Transcribe all of the data exactly. Omit the pictures.

#### LISTED ENTRIES ####

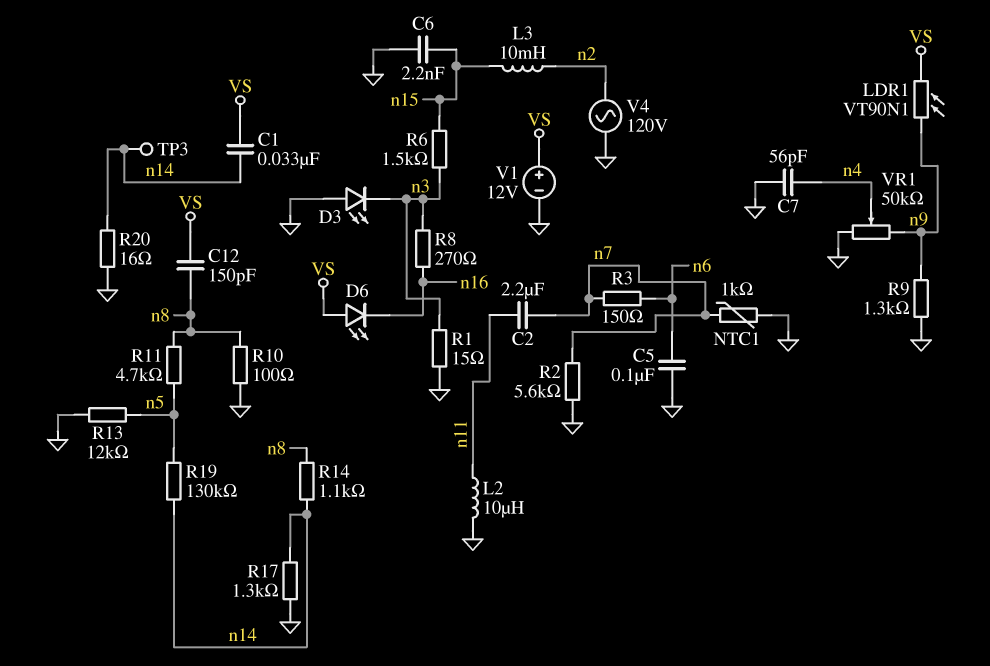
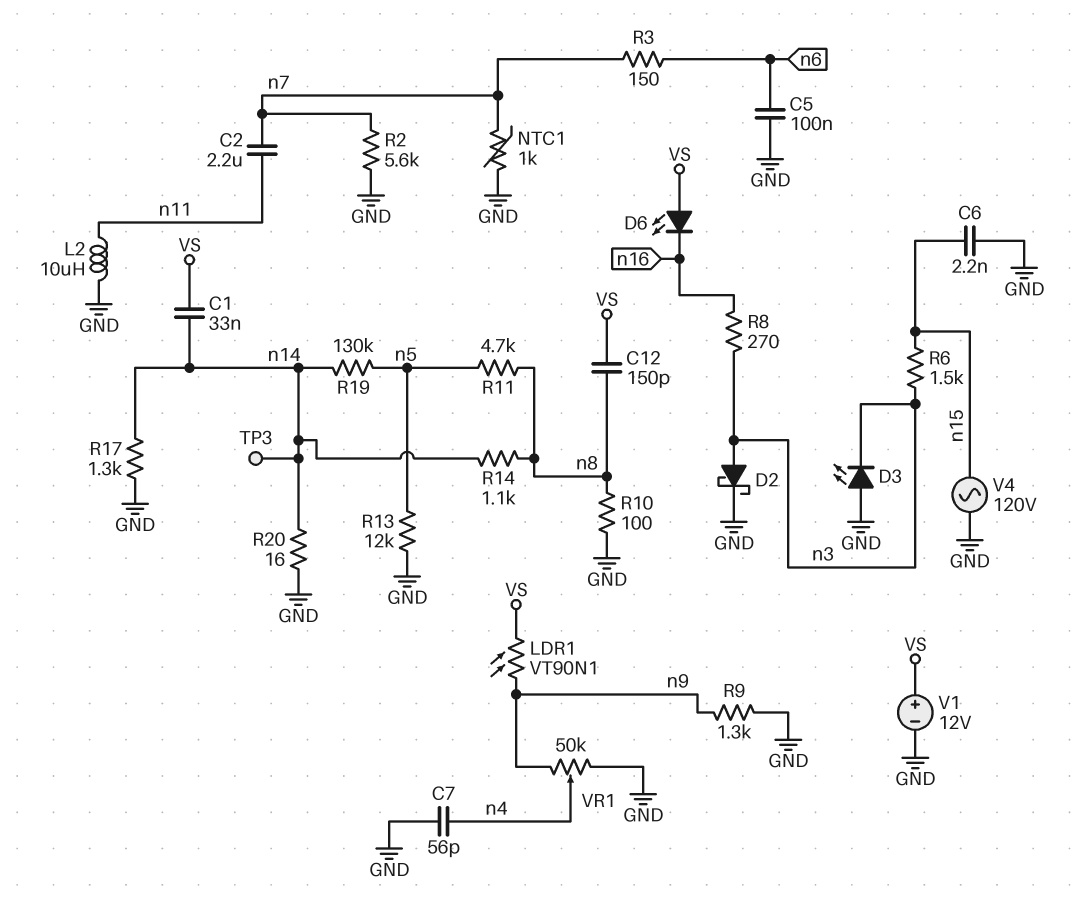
D2: none -> schottky (A n3, K GND)
L3: 10mH (n2, n15) -> none
R1: 15 (GND, n3) -> none
V4: AC 120V (GND, n2) -> AC 120V (GND, n15)

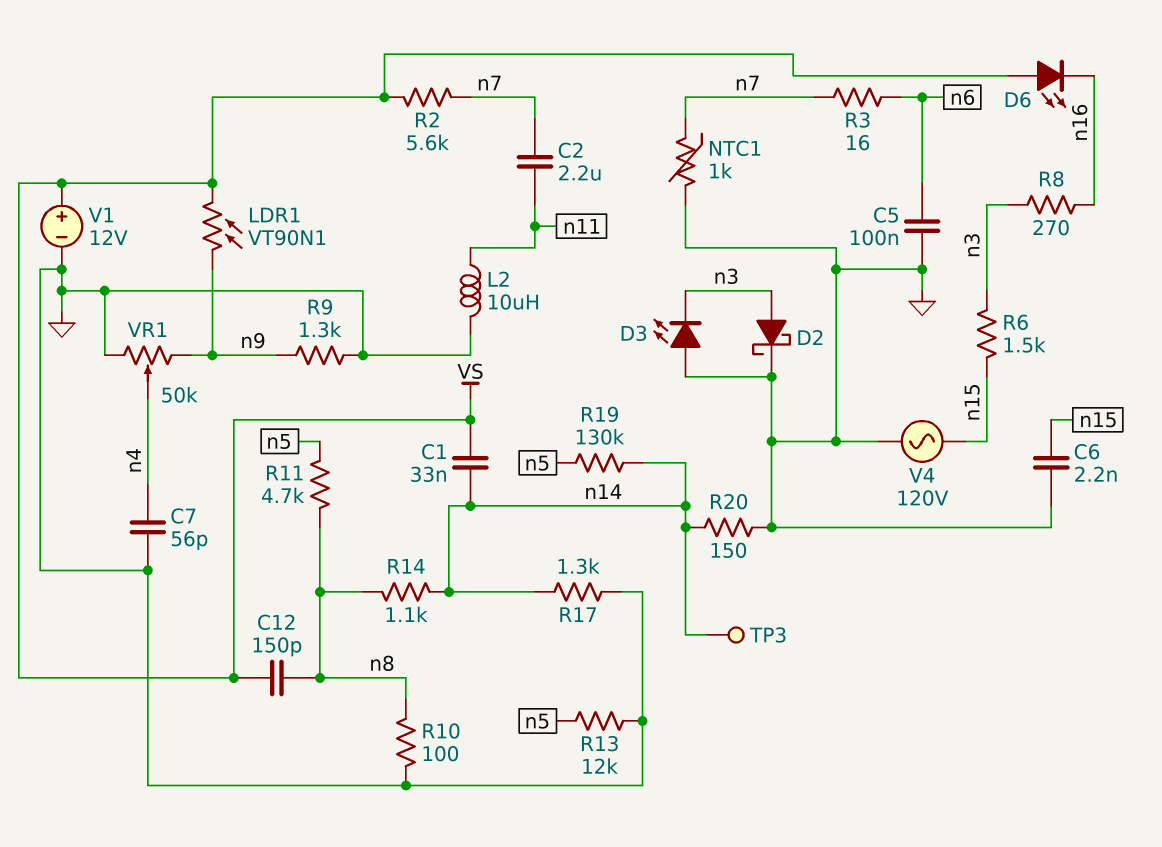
R2: 5.6k (GND, n7) -> 5.6k (VS, n7)
R3: 150 (n6, n7) -> 16 (n6, n7)
R20: 16 (GND, n14) -> 150 (GND, n14)

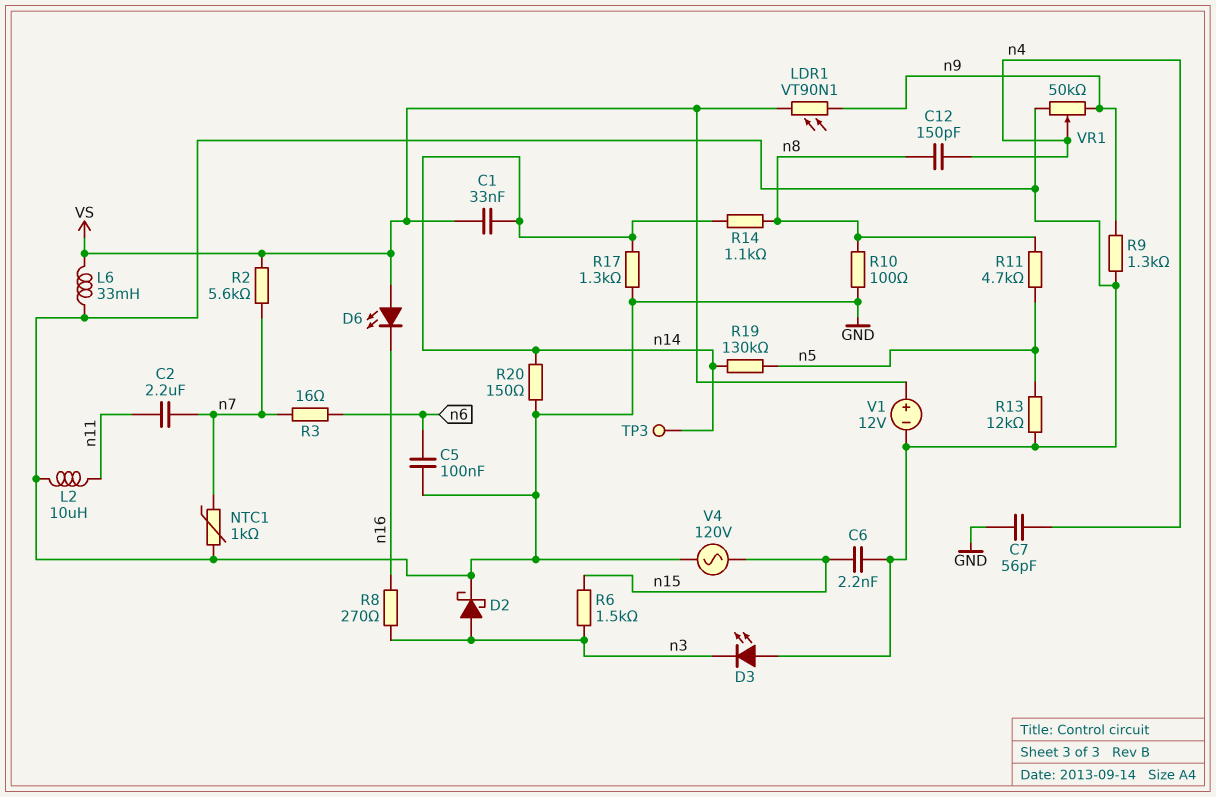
C12: 150pF (VS, n8) -> 150pF (n4, n8)
L6: none -> 33mH (GND, VS)

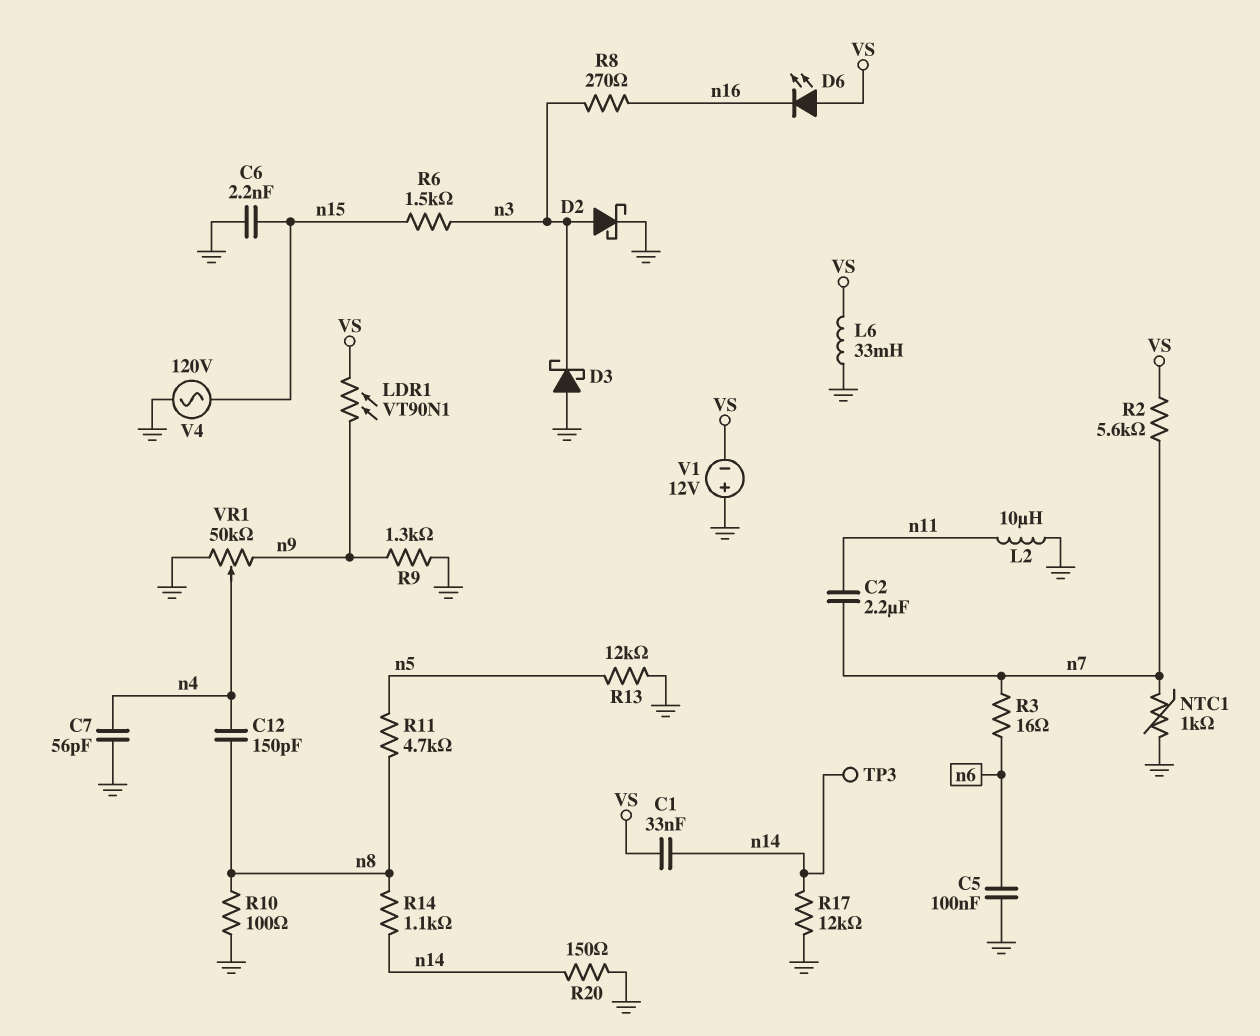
D3: LED (A GND, K n3) -> schottky (A GND, K n3)
R17: 1.3k (GND, n14) -> 12k (GND, n14)
R19: 130k (n5, n14) -> none
V1: 12V (plus VS, minus GND) -> 12V (plus GND, minus VS)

####

_EXERCISE ANSWER:_
D2: none -> schottky (A n3, K GND)
L3: 10mH (n2, n15) -> none
R1: 15 (GND, n3) -> none
V4: AC 120V (GND, n2) -> AC 120V (GND, n15)

R2: 5.6k (GND, n7) -> 5.6k (VS, n7)
R3: 150 (n6, n7) -> 16 (n6, n7)
R20: 16 (GND, n14) -> 150 (GND, n14)

C12: 150pF (VS, n8) -> 150pF (n4, n8)
L6: none -> 33mH (GND, VS)

D3: LED (A GND, K n3) -> schottky (A GND, K n3)
R17: 1.3k (GND, n14) -> 12k (GND, n14)
R19: 130k (n5, n14) -> none
V1: 12V (plus VS, minus GND) -> 12V (plus GND, minus VS)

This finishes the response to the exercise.